Your assignment: Your answer should hold only the lines from the one with "R6: 2.2k (+5V, N_2) -> none" through the end of the listing below, each retyped exactly.

Exercise data:
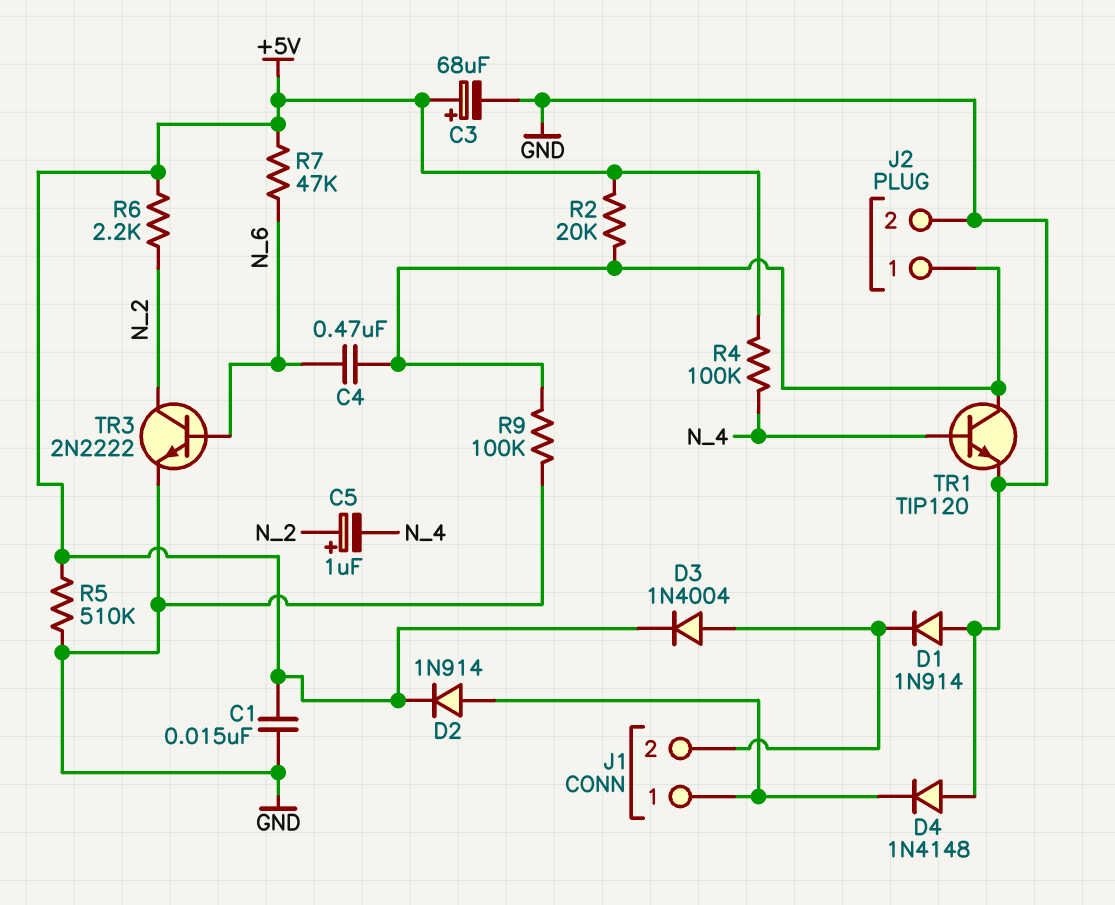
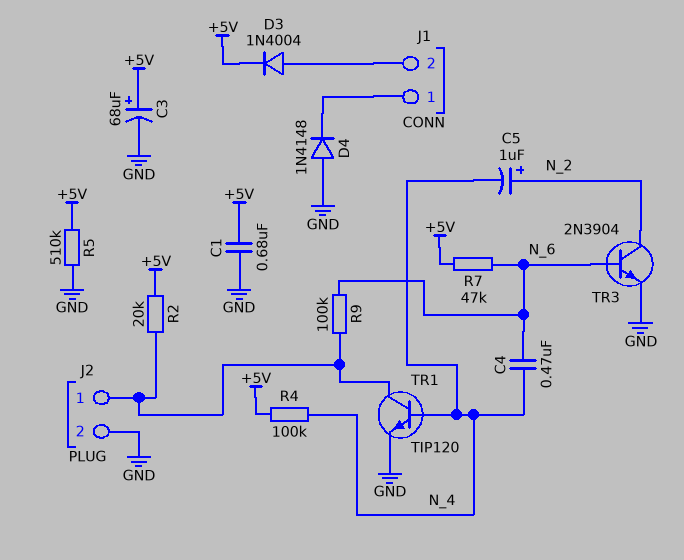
C1: 15nF (+5V, GND) -> 680nF (+5V, GND)
C4: 470nF (J2/1, N_6) -> 470nF (N_4, N_6)
D1: diode 1N914 (A GND, K J1/2) -> none
D2: diode 1N914 (A J1/1, K +5V) -> none
R6: 2.2k (+5V, N_2) -> none
R9: 100k (GND, J2/1) -> 100k (J2/1, N_6)
TR3: NPN 2N2222 (B N_6, C N_2, E GND) -> NPN 2N3904 (B N_6, C N_2, E GND)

Exercise solution:
R6: 2.2k (+5V, N_2) -> none
R9: 100k (GND, J2/1) -> 100k (J2/1, N_6)
TR3: NPN 2N2222 (B N_6, C N_2, E GND) -> NPN 2N3904 (B N_6, C N_2, E GND)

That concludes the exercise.